#### [Coordinate-based change listings]
------

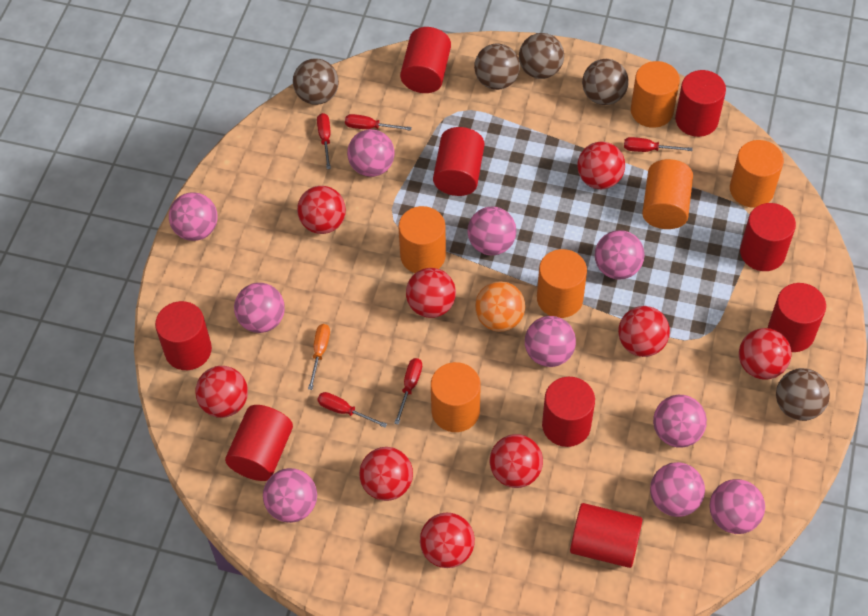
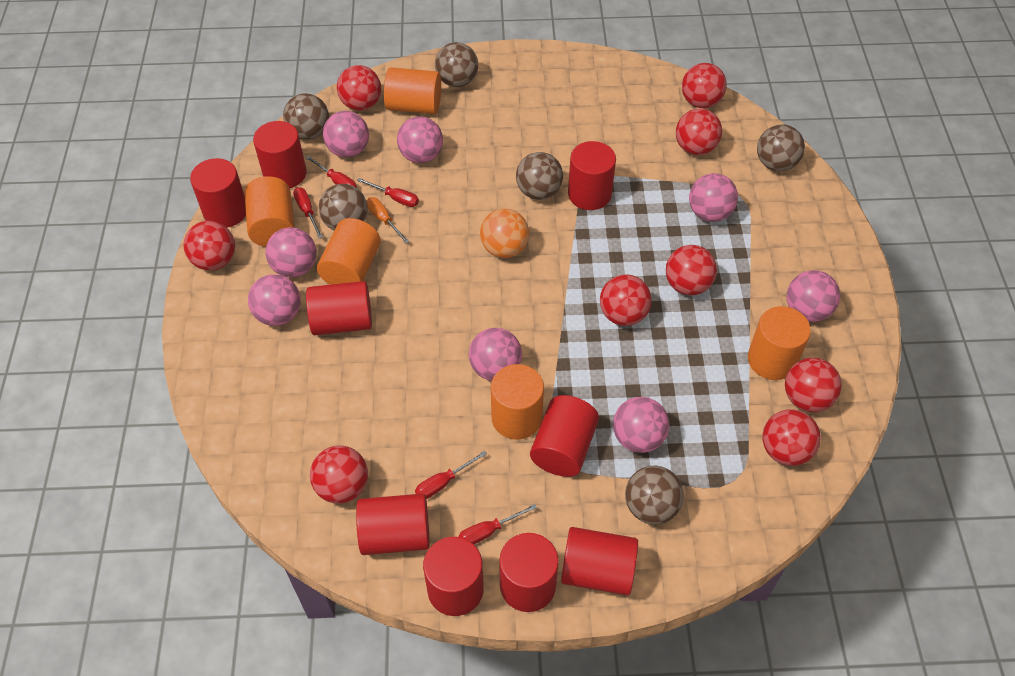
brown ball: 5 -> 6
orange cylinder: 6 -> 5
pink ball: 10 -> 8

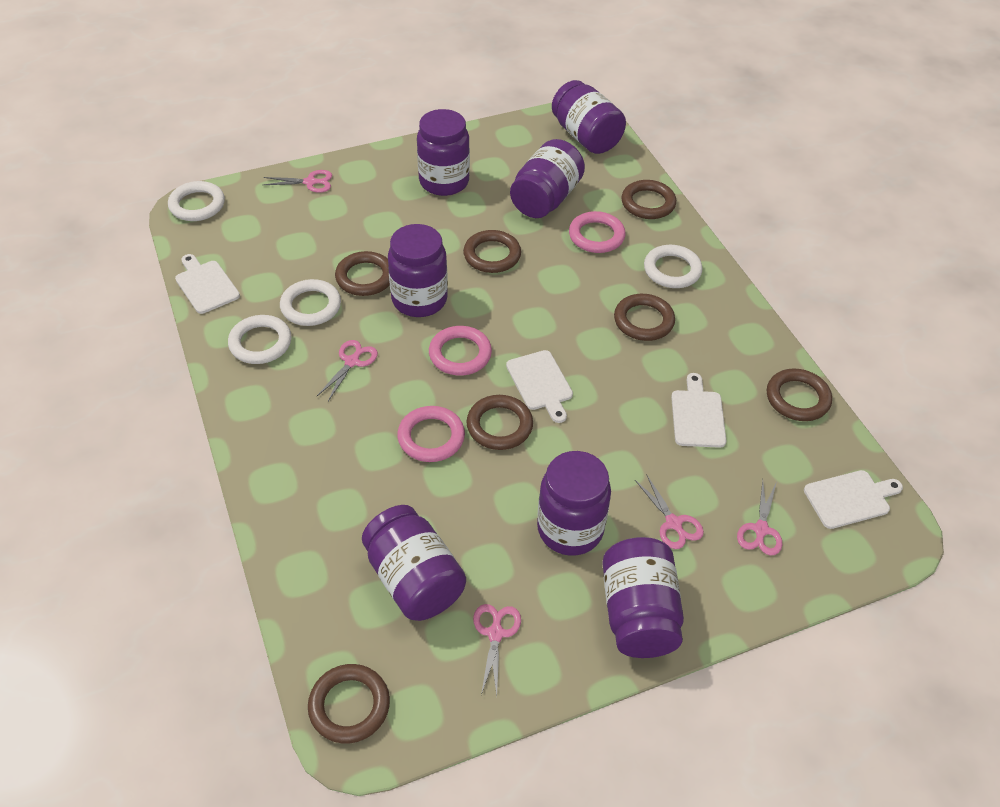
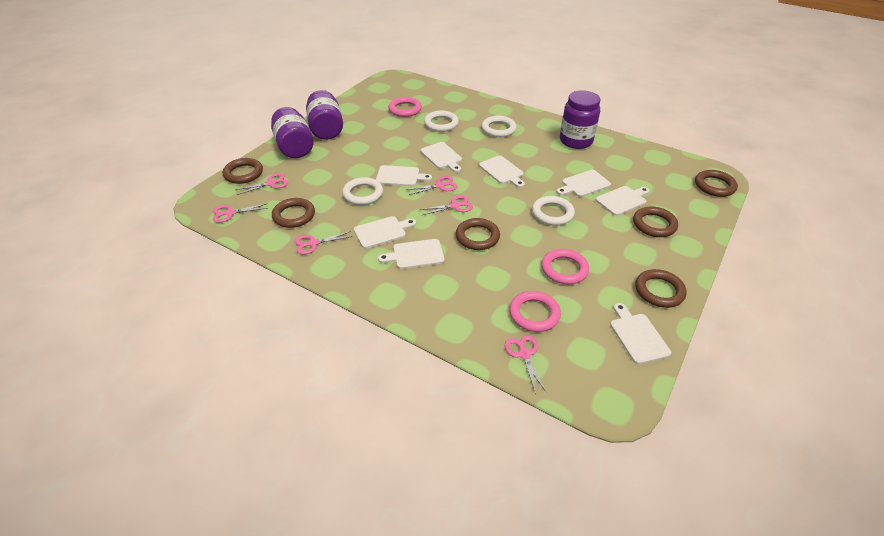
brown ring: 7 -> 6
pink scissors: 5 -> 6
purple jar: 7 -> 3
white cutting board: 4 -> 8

------

#### [Task prompt]
Produce the data again character for character, with the images left out.

#### [Written response]
brown ball: 5 -> 6
orange cylinder: 6 -> 5
pink ball: 10 -> 8

brown ring: 7 -> 6
pink scissors: 5 -> 6
purple jar: 7 -> 3
white cutting board: 4 -> 8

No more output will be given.